*PERINTAH TERTULIS*: Perbarui seluruh catatan di bawah ini dengan mengganti setiap "counterclockwise" menjadi "anticlockwise", tanpa mengubah bagian lain.

*DAFTAR DATA*:
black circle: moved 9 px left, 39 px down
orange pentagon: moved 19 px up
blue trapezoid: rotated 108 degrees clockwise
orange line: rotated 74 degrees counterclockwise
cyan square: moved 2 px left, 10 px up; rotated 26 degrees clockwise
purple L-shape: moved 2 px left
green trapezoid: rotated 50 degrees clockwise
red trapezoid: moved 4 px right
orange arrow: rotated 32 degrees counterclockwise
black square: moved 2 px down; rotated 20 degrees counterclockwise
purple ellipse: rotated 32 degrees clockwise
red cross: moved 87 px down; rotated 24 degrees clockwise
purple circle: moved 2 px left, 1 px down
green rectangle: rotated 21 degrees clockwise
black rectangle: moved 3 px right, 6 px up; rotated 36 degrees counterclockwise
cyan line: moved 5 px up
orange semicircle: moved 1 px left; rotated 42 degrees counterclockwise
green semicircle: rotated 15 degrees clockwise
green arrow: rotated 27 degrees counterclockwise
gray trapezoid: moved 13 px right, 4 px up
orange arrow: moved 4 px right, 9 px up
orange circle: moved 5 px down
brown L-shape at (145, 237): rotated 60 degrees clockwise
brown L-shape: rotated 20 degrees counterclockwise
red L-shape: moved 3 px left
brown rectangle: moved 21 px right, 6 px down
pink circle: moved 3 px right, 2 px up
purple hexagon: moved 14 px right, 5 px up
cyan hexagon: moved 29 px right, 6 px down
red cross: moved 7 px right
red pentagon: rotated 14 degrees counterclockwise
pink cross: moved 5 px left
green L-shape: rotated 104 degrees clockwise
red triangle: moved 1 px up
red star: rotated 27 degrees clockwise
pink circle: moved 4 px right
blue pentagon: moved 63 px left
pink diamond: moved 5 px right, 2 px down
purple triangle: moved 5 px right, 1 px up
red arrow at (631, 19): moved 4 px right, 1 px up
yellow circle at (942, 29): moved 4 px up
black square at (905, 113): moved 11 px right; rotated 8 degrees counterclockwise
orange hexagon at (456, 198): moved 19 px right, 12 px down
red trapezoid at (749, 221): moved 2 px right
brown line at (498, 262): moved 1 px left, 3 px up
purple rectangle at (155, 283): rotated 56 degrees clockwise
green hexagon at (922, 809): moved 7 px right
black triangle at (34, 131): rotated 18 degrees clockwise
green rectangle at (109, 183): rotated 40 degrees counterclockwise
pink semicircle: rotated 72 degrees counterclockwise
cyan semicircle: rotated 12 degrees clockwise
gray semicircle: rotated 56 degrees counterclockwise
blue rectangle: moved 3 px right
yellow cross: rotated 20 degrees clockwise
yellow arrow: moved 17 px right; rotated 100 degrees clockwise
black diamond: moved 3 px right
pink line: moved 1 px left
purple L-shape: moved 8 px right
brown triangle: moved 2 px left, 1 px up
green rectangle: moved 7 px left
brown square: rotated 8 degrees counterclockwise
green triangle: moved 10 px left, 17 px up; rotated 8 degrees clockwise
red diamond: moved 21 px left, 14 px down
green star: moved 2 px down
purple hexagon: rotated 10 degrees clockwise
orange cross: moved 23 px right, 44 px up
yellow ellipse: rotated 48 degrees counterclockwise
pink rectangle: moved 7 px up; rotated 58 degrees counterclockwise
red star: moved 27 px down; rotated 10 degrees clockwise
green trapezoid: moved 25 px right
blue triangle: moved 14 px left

*PENYELESAIAN LATIHAN*:
black circle: moved 9 px left, 39 px down
orange pentagon: moved 19 px up
blue trapezoid: rotated 108 degrees clockwise
orange line: rotated 74 degrees anticlockwise
cyan square: moved 2 px left, 10 px up; rotated 26 degrees clockwise
purple L-shape: moved 2 px left
green trapezoid: rotated 50 degrees clockwise
red trapezoid: moved 4 px right
orange arrow: rotated 32 degrees anticlockwise
black square: moved 2 px down; rotated 20 degrees anticlockwise
purple ellipse: rotated 32 degrees clockwise
red cross: moved 87 px down; rotated 24 degrees clockwise
purple circle: moved 2 px left, 1 px down
green rectangle: rotated 21 degrees clockwise
black rectangle: moved 3 px right, 6 px up; rotated 36 degrees anticlockwise
cyan line: moved 5 px up
orange semicircle: moved 1 px left; rotated 42 degrees anticlockwise
green semicircle: rotated 15 degrees clockwise
green arrow: rotated 27 degrees anticlockwise
gray trapezoid: moved 13 px right, 4 px up
orange arrow: moved 4 px right, 9 px up
orange circle: moved 5 px down
brown L-shape at (145, 237): rotated 60 degrees clockwise
brown L-shape: rotated 20 degrees anticlockwise
red L-shape: moved 3 px left
brown rectangle: moved 21 px right, 6 px down
pink circle: moved 3 px right, 2 px up
purple hexagon: moved 14 px right, 5 px up
cyan hexagon: moved 29 px right, 6 px down
red cross: moved 7 px right
red pentagon: rotated 14 degrees anticlockwise
pink cross: moved 5 px left
green L-shape: rotated 104 degrees clockwise
red triangle: moved 1 px up
red star: rotated 27 degrees clockwise
pink circle: moved 4 px right
blue pentagon: moved 63 px left
pink diamond: moved 5 px right, 2 px down
purple triangle: moved 5 px right, 1 px up
red arrow at (631, 19): moved 4 px right, 1 px up
yellow circle at (942, 29): moved 4 px up
black square at (905, 113): moved 11 px right; rotated 8 degrees anticlockwise
orange hexagon at (456, 198): moved 19 px right, 12 px down
red trapezoid at (749, 221): moved 2 px right
brown line at (498, 262): moved 1 px left, 3 px up
purple rectangle at (155, 283): rotated 56 degrees clockwise
green hexagon at (922, 809): moved 7 px right
black triangle at (34, 131): rotated 18 degrees clockwise
green rectangle at (109, 183): rotated 40 degrees anticlockwise
pink semicircle: rotated 72 degrees anticlockwise
cyan semicircle: rotated 12 degrees clockwise
gray semicircle: rotated 56 degrees anticlockwise
blue rectangle: moved 3 px right
yellow cross: rotated 20 degrees clockwise
yellow arrow: moved 17 px right; rotated 100 degrees clockwise
black diamond: moved 3 px right
pink line: moved 1 px left
purple L-shape: moved 8 px right
brown triangle: moved 2 px left, 1 px up
green rectangle: moved 7 px left
brown square: rotated 8 degrees anticlockwise
green triangle: moved 10 px left, 17 px up; rotated 8 degrees clockwise
red diamond: moved 21 px left, 14 px down
green star: moved 2 px down
purple hexagon: rotated 10 degrees clockwise
orange cross: moved 23 px right, 44 px up
yellow ellipse: rotated 48 degrees anticlockwise
pink rectangle: moved 7 px up; rotated 58 degrees anticlockwise
red star: moved 27 px down; rotated 10 degrees clockwise
green trapezoid: moved 25 px right
blue triangle: moved 14 px left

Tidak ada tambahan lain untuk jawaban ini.